Task prompt ▸ Using the listing below, set down each line from the line containing "(381, 466) = (338, 226): turquoise" through the line containing "(507, 267) = (511, 166): black", both ends included, exactly and with nothing added.

Material for the task ▸
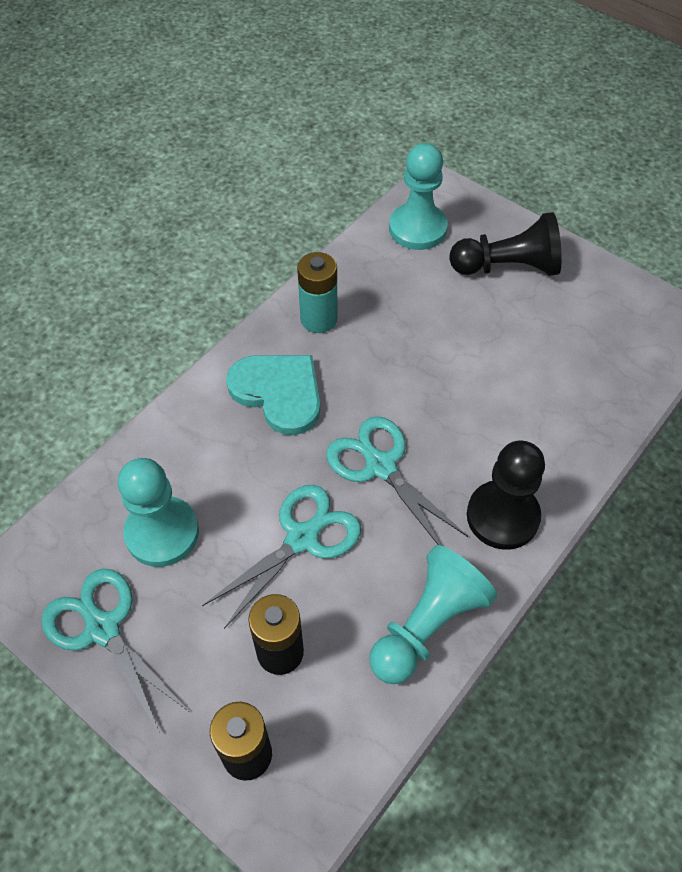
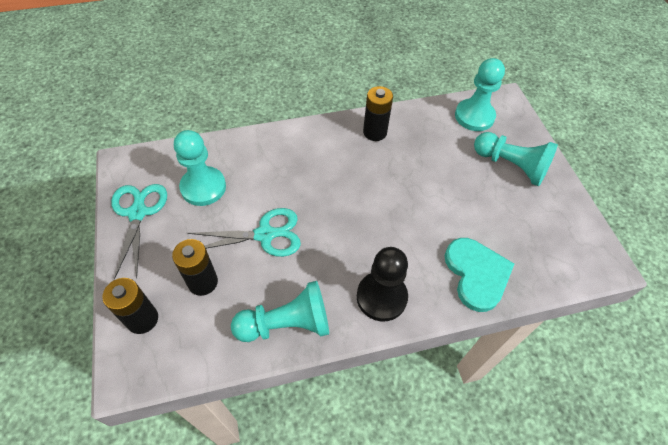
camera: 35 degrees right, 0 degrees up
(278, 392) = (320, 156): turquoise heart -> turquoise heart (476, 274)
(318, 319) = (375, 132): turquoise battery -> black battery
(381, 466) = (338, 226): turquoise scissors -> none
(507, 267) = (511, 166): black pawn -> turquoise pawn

---

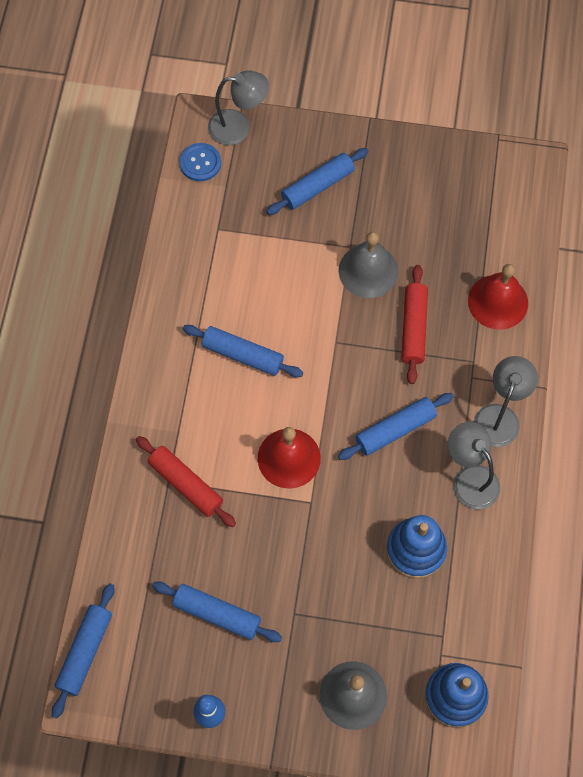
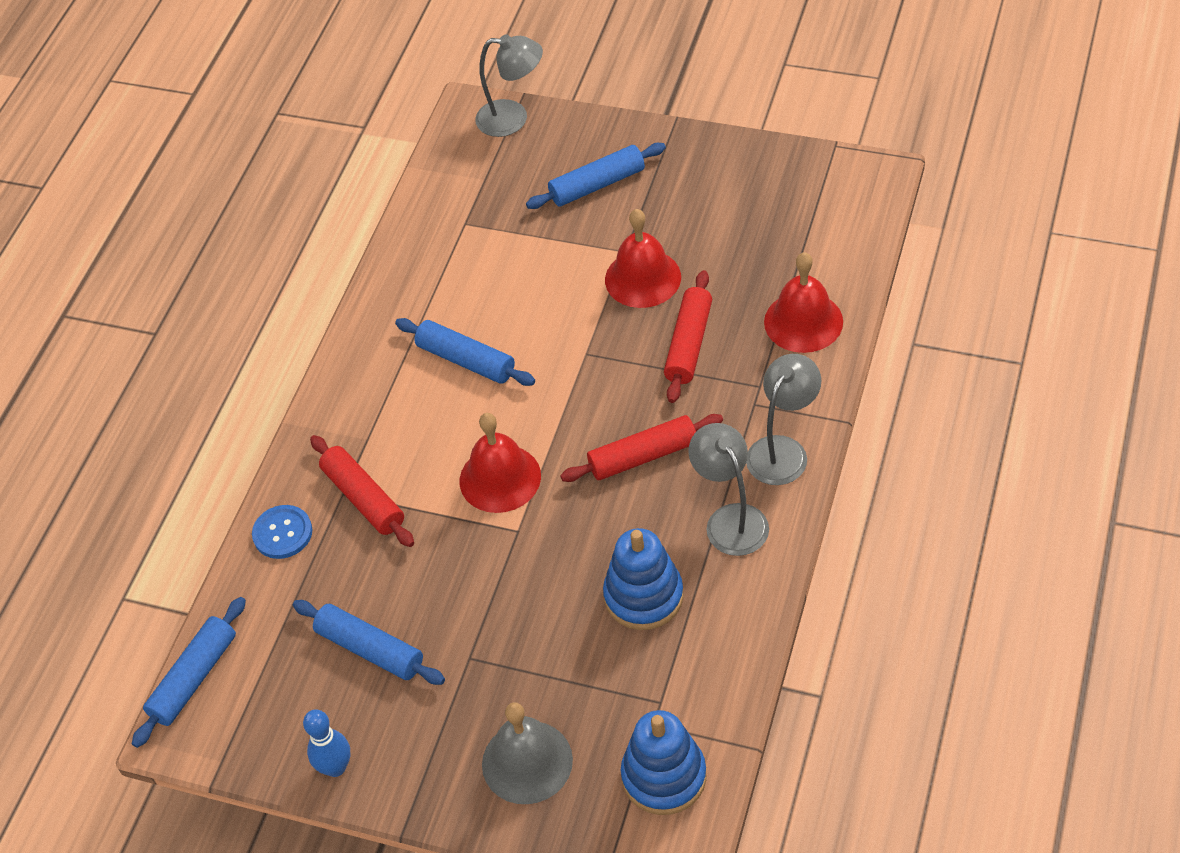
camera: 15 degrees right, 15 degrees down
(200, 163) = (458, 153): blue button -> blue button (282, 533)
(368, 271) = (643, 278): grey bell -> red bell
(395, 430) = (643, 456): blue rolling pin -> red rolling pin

Expected answer ▸
(381, 466) = (338, 226): turquoise scissors -> none
(507, 267) = (511, 166): black pawn -> turquoise pawn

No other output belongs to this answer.